> _EXERCISE DIRECTIONS_:
Locate each line below that contains the string "kern", and copy those lines out in full.

> _PROVIDED ENTRIES_:
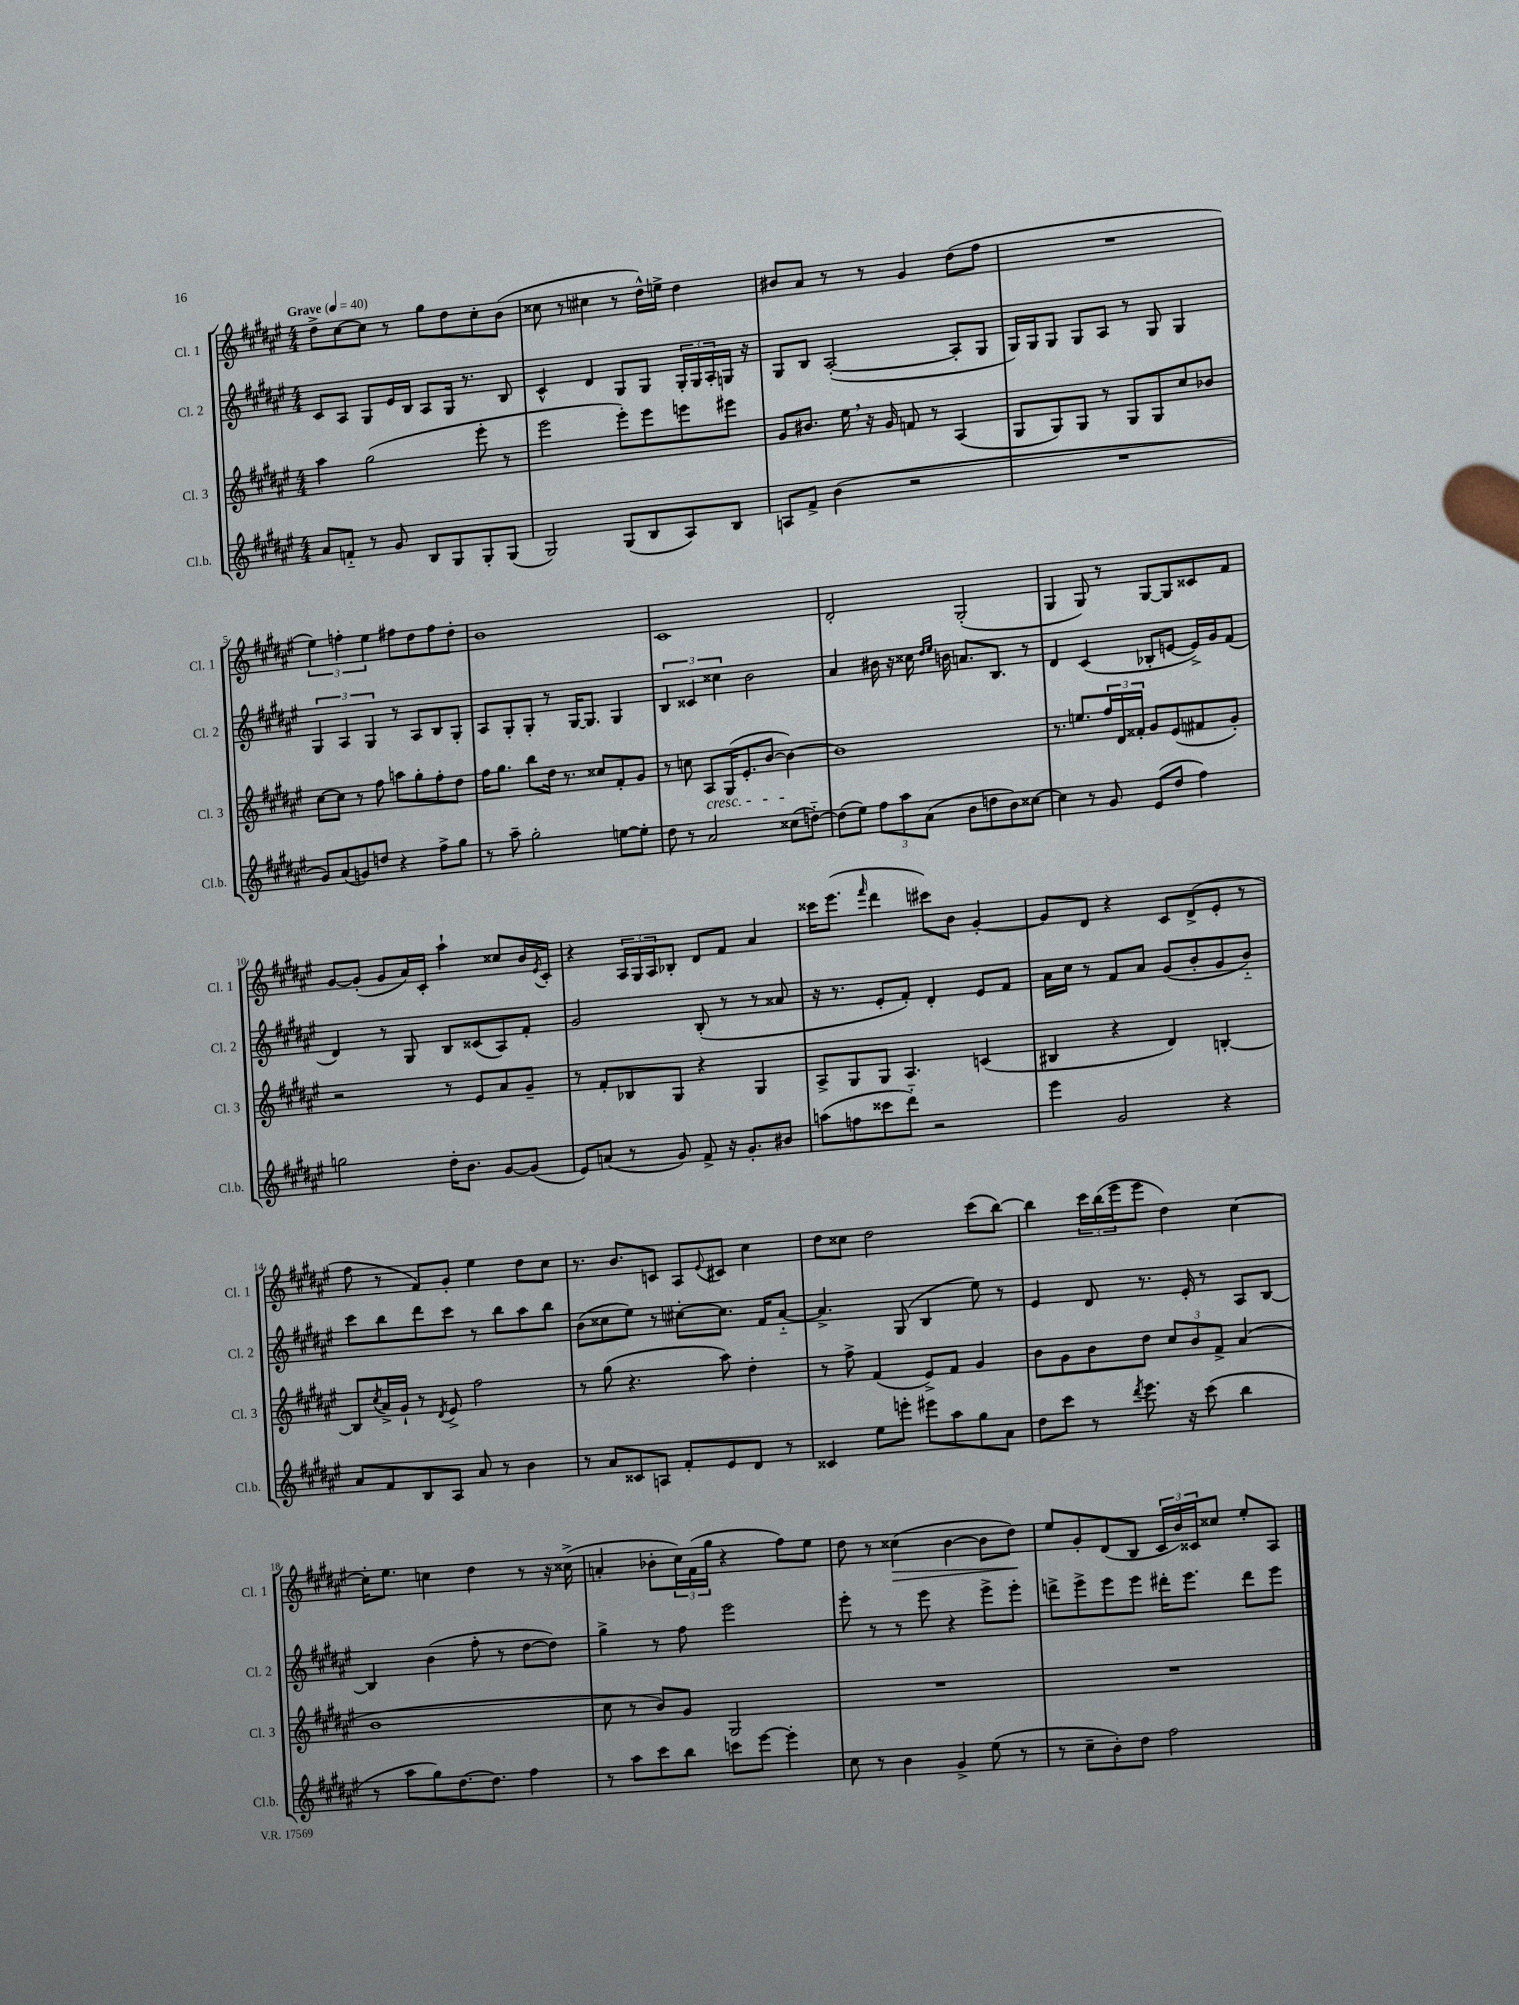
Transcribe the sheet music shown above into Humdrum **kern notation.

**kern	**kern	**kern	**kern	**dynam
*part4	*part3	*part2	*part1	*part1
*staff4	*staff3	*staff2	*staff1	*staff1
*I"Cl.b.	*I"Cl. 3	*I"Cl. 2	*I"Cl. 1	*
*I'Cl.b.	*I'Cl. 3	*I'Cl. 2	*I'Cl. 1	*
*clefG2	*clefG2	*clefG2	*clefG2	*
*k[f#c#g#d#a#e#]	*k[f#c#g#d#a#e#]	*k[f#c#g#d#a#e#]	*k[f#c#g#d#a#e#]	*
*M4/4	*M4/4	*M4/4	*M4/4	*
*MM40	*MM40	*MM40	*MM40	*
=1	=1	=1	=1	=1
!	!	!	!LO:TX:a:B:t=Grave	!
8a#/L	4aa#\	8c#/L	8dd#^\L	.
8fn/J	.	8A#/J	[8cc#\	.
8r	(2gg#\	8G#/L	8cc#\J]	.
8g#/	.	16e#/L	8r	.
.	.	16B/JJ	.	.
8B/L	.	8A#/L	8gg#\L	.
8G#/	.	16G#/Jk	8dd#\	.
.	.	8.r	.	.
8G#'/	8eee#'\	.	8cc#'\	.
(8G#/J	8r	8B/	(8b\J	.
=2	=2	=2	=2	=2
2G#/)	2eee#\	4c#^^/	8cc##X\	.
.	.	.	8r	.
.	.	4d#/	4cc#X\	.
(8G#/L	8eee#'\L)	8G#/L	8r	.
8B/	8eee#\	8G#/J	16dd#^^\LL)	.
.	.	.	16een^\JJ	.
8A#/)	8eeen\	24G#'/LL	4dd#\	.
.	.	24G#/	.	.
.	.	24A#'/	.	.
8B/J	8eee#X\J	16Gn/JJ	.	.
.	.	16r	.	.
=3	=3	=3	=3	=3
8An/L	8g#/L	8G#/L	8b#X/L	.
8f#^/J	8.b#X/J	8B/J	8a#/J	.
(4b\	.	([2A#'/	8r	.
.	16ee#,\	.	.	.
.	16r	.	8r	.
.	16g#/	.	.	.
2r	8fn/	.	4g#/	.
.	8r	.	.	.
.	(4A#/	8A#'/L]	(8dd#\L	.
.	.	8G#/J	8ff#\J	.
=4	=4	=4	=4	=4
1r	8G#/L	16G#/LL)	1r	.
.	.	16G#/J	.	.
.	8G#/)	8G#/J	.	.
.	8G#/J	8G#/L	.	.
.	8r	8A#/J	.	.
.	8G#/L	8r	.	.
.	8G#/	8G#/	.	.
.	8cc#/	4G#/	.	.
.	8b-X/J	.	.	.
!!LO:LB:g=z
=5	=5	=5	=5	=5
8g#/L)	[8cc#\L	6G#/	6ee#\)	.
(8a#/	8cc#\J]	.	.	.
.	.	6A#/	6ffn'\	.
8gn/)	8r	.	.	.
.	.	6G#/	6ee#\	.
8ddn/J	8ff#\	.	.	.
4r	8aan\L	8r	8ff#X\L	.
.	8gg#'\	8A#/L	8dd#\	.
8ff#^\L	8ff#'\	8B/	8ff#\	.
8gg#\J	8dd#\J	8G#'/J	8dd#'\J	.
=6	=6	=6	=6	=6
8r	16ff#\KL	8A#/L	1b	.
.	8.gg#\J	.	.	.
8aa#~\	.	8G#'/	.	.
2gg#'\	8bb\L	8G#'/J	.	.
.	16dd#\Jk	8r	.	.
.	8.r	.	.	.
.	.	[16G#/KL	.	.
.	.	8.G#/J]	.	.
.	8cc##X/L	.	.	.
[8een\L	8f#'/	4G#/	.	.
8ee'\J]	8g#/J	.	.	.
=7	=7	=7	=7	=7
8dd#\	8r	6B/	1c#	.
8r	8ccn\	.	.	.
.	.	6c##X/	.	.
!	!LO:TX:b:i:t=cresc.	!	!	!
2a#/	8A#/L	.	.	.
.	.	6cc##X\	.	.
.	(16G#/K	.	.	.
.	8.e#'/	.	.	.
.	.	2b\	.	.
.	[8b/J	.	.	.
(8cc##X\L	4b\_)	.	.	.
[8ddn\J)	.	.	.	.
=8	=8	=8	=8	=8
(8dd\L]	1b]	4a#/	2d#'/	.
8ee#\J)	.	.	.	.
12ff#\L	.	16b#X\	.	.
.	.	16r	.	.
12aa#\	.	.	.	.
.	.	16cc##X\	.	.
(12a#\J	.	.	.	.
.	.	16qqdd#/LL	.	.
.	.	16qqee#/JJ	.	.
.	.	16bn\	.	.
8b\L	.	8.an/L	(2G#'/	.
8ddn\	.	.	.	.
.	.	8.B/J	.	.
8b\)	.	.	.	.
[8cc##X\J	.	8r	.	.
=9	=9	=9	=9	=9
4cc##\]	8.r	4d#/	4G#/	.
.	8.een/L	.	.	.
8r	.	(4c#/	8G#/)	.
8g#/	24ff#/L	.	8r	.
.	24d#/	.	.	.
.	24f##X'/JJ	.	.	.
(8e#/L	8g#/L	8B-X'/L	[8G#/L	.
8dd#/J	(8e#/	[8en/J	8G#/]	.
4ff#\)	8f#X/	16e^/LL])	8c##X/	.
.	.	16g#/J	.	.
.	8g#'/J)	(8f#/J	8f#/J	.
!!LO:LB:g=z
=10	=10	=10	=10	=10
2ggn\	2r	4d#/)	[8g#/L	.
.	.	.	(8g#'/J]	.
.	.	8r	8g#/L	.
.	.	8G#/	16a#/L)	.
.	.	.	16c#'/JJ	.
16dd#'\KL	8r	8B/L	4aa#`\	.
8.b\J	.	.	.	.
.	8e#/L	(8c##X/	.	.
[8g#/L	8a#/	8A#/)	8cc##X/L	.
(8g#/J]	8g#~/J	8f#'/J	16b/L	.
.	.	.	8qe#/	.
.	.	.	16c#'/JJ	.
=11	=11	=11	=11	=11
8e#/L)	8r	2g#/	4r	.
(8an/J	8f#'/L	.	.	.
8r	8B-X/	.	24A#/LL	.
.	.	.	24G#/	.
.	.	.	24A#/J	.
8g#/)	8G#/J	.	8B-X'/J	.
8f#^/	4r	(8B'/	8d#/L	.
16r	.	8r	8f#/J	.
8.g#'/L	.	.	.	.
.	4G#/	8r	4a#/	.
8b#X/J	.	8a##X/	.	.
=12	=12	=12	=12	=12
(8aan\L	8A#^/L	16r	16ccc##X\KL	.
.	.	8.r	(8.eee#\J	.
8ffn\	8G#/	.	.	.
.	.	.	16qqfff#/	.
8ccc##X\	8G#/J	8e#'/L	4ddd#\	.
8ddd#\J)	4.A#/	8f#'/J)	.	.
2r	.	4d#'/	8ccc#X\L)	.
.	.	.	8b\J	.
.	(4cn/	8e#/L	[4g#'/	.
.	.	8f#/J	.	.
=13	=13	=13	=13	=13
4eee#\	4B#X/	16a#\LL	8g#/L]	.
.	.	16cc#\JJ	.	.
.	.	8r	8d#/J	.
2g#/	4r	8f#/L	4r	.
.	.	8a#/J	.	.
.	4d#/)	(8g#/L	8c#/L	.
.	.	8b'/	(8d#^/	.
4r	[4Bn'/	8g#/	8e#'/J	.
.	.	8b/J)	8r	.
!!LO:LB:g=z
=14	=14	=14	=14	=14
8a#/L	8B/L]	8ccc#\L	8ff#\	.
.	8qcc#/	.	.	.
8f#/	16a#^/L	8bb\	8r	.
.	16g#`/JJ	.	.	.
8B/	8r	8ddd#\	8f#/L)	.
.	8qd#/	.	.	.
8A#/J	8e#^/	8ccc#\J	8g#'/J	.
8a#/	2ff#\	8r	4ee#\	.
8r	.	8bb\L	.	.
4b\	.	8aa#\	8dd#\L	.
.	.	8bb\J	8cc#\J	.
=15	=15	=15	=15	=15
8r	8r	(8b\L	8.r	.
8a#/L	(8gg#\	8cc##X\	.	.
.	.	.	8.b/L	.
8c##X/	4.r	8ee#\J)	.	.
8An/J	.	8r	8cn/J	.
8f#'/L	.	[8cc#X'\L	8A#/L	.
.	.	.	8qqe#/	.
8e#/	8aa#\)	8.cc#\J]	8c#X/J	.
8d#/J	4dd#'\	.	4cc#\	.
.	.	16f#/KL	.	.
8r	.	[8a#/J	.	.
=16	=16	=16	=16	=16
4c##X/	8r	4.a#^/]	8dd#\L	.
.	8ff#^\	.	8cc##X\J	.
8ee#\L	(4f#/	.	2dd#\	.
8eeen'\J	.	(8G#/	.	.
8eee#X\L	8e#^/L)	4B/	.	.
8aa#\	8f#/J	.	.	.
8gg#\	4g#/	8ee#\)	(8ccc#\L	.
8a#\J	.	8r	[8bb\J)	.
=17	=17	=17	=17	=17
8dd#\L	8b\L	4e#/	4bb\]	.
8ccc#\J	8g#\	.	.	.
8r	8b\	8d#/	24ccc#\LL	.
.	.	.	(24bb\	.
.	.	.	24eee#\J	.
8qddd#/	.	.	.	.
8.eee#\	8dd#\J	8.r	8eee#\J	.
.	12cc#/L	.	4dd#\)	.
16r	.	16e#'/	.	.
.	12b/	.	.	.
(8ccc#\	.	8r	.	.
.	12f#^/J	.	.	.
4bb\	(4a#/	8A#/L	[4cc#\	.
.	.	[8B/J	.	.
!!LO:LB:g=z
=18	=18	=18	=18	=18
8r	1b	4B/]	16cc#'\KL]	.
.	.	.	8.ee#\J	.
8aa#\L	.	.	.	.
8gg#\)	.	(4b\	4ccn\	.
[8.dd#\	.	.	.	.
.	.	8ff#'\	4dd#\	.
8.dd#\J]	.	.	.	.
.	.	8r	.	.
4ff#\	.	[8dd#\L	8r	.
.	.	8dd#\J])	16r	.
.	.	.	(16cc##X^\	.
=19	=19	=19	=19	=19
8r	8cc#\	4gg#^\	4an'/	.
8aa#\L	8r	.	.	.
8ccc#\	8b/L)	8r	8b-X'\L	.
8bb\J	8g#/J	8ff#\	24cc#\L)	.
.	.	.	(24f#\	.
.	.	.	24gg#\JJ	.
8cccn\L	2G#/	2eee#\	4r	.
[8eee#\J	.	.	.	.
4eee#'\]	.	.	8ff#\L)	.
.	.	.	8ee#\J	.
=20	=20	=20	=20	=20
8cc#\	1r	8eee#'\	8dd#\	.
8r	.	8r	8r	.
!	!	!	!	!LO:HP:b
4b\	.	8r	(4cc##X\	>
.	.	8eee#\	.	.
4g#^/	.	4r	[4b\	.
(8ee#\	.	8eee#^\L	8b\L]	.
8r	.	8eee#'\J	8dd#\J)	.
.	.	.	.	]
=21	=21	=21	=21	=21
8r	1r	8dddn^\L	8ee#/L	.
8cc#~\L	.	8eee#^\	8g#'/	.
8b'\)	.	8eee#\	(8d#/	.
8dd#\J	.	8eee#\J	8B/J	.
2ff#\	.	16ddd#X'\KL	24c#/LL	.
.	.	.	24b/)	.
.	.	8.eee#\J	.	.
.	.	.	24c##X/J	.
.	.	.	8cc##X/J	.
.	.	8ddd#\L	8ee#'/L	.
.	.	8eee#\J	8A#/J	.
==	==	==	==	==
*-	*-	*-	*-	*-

> _ANSWER IN FULL_:
Transcribe the sheet music shown above into Humdrum **kern notation.
**kern	**kern	**kern	**kern	**dynam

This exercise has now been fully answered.